TO-DO ITEM ▸ Scan the data for "purple" and copy the lines it appears in.

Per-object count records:
━━━━

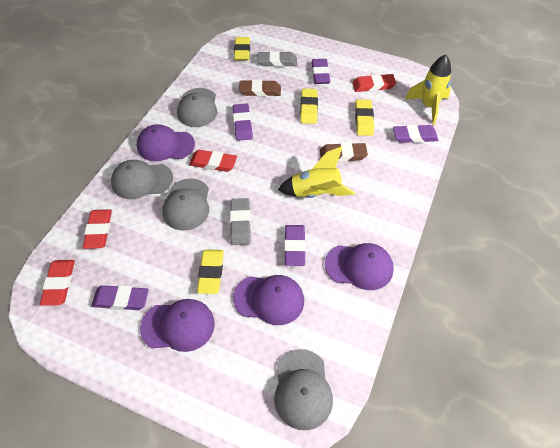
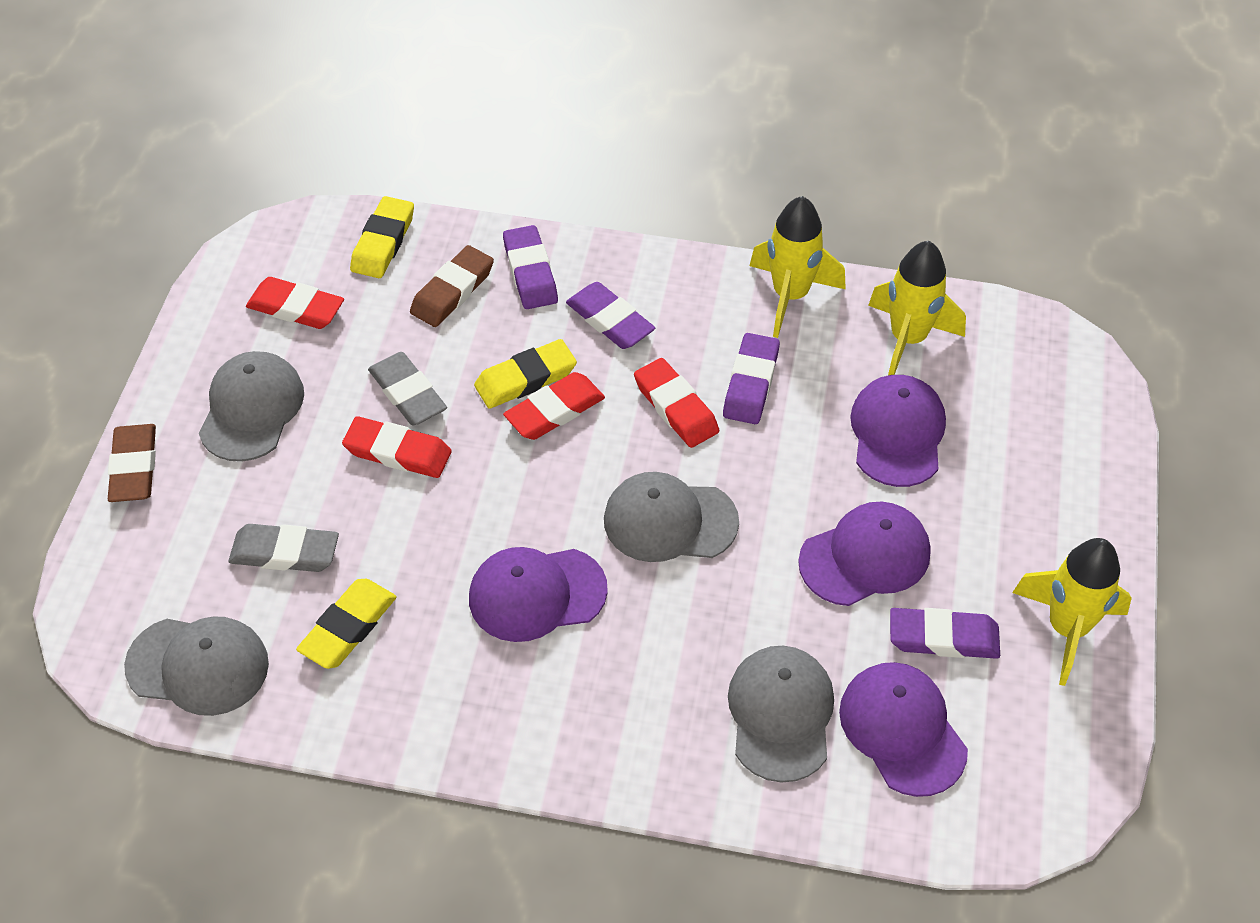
purple eraser: 5 -> 4
yellow eraser: 4 -> 3
yellow rocket: 2 -> 3

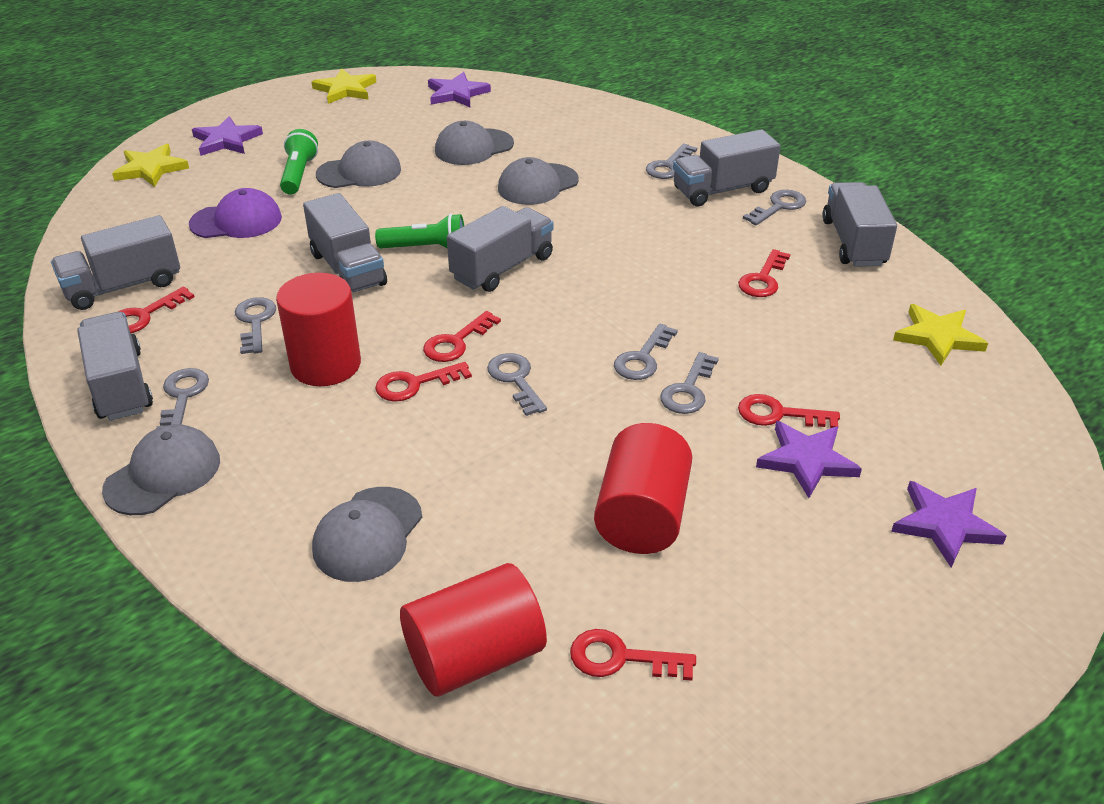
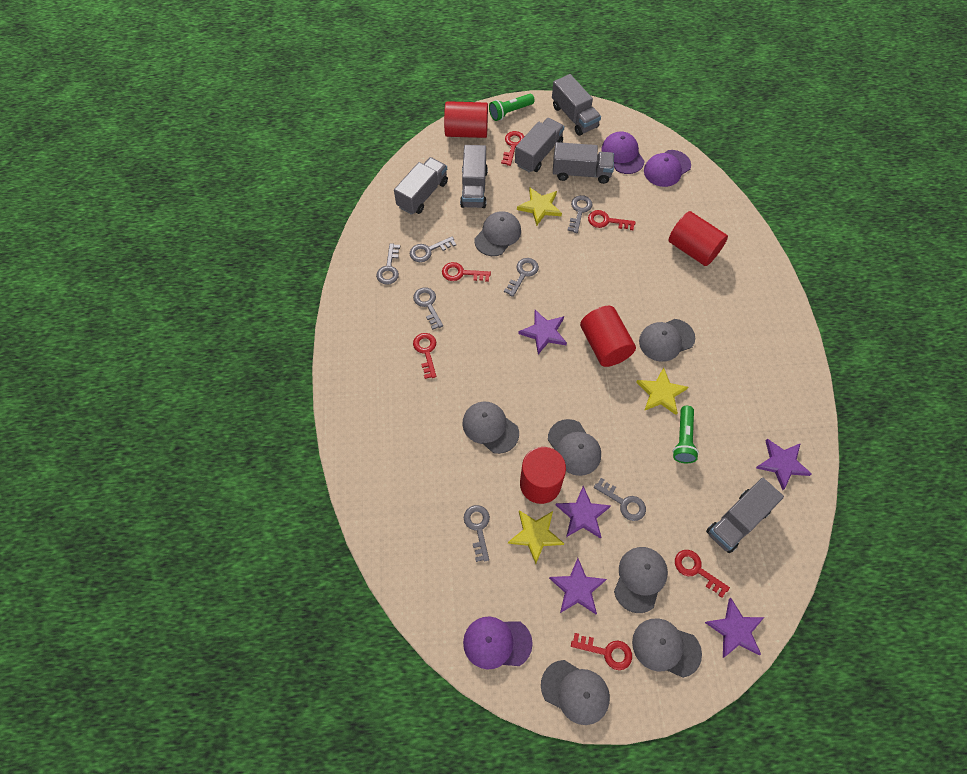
grey cap: 5 -> 7
purple cap: 1 -> 3
purple star: 4 -> 5
red cylinder: 3 -> 4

━━━━

EXERCISE RESULT ▸
purple eraser: 5 -> 4
purple cap: 1 -> 3
purple star: 4 -> 5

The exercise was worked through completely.